══ Records for this task

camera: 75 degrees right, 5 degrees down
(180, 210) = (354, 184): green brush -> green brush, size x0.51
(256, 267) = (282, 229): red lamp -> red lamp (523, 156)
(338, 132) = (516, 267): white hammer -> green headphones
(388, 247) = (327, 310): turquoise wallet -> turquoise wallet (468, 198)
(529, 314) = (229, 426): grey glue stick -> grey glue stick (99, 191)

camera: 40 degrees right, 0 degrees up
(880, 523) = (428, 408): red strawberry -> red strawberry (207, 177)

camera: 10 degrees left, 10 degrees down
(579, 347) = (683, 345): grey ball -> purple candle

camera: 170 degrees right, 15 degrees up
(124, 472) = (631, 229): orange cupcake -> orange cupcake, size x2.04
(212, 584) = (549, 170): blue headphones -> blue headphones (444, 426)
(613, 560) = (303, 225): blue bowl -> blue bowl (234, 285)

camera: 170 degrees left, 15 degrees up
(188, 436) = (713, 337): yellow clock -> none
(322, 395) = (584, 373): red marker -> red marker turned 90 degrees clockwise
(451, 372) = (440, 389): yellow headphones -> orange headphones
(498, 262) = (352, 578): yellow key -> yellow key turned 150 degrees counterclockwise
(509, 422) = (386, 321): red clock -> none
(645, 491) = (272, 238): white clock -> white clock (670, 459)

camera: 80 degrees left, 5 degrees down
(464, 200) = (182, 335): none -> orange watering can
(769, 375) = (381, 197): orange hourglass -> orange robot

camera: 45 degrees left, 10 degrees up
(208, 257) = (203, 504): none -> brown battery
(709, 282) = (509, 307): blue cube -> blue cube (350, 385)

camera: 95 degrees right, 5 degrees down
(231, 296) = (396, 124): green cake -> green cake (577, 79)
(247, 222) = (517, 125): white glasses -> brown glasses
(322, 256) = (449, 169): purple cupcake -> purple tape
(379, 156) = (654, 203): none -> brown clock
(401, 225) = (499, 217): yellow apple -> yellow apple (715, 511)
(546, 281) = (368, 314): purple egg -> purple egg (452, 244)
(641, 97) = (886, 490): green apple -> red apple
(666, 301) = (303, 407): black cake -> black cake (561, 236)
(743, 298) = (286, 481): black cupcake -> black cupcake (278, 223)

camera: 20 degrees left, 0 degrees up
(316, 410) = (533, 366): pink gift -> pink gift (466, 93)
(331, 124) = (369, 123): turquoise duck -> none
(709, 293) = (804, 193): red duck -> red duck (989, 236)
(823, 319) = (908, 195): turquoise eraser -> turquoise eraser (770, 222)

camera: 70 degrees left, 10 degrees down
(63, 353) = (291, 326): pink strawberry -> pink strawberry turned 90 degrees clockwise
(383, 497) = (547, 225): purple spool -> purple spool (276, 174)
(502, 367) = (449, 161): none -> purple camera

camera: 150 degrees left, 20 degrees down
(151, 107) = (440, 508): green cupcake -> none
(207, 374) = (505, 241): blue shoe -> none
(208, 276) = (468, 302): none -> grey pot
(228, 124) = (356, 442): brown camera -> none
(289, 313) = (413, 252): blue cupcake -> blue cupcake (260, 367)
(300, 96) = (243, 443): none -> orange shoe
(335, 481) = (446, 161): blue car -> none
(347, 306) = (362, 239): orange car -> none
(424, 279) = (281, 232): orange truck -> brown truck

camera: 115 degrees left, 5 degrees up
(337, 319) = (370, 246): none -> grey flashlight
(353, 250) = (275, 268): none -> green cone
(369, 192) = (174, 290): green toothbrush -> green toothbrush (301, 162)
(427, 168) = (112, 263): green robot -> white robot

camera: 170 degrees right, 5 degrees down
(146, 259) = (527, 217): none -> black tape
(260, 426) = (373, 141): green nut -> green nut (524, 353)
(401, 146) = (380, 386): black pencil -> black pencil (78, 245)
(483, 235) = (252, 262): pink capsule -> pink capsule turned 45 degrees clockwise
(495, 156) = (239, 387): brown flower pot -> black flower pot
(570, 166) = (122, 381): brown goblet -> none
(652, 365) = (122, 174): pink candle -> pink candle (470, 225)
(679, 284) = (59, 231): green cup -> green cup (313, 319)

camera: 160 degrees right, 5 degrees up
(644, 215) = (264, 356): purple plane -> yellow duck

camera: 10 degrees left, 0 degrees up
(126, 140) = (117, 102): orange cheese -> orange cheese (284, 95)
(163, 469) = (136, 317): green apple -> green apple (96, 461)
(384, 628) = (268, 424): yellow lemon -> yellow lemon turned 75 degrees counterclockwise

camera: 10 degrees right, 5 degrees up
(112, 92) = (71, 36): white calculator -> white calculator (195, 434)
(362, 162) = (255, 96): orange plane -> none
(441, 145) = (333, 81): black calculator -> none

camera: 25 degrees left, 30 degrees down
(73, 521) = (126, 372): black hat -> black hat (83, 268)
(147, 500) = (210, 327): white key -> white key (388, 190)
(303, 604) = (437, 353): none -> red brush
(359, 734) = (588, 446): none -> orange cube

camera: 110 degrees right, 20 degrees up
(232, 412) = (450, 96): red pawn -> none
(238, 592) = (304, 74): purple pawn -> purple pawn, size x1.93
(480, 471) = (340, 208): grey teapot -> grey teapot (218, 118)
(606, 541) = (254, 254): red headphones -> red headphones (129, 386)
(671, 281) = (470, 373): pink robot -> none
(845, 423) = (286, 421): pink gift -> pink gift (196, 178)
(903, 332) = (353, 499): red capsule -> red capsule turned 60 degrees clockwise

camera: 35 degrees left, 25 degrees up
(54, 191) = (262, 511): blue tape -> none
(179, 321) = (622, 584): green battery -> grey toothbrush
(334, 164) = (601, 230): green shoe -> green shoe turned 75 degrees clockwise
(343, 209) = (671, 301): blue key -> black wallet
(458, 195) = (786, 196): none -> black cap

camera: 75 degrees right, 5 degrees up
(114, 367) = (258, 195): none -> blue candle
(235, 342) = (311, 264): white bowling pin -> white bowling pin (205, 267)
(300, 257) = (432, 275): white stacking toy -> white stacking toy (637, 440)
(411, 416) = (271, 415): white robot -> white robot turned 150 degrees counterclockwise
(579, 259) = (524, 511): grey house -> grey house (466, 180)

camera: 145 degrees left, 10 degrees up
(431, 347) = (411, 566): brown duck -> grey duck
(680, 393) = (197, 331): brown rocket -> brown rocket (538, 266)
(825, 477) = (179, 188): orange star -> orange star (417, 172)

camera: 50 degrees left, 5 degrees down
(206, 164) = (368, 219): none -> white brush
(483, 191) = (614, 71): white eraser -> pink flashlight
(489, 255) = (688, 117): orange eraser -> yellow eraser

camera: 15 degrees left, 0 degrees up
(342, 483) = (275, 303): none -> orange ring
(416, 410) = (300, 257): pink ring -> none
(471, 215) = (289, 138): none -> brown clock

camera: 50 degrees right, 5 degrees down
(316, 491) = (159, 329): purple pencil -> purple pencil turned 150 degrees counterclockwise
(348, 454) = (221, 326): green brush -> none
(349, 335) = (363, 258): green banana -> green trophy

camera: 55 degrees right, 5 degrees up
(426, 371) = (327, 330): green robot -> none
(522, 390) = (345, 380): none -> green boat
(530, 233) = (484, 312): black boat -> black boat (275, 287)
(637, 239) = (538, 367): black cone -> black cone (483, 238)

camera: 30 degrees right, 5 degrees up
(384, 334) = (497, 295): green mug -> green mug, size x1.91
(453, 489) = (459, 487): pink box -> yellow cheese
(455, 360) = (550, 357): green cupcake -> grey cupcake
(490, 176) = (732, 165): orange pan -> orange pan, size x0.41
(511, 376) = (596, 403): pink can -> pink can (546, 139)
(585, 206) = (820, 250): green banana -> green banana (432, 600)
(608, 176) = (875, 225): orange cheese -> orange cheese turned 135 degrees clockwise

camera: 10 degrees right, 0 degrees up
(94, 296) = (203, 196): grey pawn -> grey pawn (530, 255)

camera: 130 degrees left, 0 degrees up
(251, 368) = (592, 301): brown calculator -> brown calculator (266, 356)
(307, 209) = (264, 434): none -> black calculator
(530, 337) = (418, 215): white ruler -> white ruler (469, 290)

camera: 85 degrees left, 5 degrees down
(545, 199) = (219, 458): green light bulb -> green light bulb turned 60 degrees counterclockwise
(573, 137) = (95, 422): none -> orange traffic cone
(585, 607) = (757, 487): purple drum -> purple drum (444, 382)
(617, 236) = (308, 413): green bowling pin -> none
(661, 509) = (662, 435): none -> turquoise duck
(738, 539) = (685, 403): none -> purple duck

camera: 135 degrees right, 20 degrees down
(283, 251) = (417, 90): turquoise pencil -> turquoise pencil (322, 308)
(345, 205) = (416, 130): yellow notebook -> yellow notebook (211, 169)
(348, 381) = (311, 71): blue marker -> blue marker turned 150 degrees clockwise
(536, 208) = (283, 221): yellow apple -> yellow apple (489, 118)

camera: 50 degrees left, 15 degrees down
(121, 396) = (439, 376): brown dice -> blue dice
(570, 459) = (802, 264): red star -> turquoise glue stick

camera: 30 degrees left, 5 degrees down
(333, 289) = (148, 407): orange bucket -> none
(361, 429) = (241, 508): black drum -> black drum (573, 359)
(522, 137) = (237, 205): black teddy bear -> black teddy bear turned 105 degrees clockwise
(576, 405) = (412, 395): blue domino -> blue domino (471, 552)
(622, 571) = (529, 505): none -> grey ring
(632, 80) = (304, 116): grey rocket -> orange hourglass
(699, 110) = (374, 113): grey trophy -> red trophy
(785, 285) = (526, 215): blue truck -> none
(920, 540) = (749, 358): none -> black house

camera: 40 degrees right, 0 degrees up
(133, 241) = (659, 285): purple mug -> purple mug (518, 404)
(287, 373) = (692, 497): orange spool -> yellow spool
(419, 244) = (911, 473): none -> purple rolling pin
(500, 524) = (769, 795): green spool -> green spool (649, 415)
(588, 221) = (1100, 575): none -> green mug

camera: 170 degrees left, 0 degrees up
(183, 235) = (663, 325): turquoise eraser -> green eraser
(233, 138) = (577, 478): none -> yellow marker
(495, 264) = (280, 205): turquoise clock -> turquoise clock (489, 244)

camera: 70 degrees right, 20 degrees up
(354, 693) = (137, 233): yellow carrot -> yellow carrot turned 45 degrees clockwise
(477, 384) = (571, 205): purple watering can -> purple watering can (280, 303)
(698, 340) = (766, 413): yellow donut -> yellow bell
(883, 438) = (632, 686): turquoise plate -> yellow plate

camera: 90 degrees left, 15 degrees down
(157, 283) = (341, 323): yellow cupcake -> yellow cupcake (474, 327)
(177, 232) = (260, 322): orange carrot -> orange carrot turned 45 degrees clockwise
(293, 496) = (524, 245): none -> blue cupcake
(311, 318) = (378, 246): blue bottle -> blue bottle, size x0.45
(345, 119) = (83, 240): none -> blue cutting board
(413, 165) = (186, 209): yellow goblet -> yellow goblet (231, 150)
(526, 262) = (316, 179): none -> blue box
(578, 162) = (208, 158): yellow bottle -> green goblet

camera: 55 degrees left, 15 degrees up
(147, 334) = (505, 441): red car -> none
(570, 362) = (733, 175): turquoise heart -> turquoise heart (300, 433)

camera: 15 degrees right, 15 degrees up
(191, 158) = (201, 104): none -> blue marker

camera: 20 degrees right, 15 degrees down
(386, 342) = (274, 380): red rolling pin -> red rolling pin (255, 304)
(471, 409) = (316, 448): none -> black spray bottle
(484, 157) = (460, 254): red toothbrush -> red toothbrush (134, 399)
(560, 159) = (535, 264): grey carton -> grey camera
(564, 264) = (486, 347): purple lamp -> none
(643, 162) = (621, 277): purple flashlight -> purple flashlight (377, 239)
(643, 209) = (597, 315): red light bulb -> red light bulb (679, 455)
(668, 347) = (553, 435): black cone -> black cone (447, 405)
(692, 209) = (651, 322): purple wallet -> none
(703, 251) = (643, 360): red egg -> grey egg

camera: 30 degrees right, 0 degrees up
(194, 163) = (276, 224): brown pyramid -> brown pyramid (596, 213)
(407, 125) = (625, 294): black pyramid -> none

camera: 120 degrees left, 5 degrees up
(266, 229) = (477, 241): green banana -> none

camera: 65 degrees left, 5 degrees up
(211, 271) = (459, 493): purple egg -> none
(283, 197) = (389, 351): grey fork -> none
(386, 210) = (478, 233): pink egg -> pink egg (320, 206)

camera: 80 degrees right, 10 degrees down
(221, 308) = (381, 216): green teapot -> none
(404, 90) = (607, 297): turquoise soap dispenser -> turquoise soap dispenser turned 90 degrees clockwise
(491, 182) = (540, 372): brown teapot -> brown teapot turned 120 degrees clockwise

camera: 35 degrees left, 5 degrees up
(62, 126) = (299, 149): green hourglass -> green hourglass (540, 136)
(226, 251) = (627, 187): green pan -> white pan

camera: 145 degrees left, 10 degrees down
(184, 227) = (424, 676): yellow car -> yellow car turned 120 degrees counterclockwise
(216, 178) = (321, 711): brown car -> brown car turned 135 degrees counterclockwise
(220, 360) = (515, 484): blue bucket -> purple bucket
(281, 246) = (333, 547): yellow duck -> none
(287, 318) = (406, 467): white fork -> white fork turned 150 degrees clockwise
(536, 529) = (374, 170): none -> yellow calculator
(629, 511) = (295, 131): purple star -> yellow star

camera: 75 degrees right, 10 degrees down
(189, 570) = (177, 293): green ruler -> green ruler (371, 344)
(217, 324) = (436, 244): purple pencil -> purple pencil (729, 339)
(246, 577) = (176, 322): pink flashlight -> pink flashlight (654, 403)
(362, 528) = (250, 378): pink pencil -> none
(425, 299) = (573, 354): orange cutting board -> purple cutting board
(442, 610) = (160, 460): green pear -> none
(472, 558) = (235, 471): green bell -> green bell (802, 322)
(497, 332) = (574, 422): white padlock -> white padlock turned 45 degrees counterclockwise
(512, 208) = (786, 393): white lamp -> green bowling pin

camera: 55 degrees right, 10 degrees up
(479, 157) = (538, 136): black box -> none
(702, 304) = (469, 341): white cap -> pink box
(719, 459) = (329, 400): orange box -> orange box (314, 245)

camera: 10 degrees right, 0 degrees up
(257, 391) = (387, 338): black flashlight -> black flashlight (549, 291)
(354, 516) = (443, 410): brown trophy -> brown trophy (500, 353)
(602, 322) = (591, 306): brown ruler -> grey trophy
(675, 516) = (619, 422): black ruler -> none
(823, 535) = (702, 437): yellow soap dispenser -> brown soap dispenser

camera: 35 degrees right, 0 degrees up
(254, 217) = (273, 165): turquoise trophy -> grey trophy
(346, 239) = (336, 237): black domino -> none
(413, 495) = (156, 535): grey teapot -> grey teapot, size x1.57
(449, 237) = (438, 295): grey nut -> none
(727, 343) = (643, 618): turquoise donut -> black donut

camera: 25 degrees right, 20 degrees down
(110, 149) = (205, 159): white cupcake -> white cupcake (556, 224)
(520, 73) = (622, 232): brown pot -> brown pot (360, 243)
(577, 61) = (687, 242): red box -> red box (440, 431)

════

## What needs to be done
Of the lines above, extract only those from the line with "(643, 162) = (621, 277): purple" to the line with "camera: 120 degrees left, 5 degrees up", both included, exactly as written.

## Response to the task
(643, 162) = (621, 277): purple flashlight -> purple flashlight (377, 239)
(643, 209) = (597, 315): red light bulb -> red light bulb (679, 455)
(668, 347) = (553, 435): black cone -> black cone (447, 405)
(692, 209) = (651, 322): purple wallet -> none
(703, 251) = (643, 360): red egg -> grey egg

camera: 30 degrees right, 0 degrees up
(194, 163) = (276, 224): brown pyramid -> brown pyramid (596, 213)
(407, 125) = (625, 294): black pyramid -> none

camera: 120 degrees left, 5 degrees up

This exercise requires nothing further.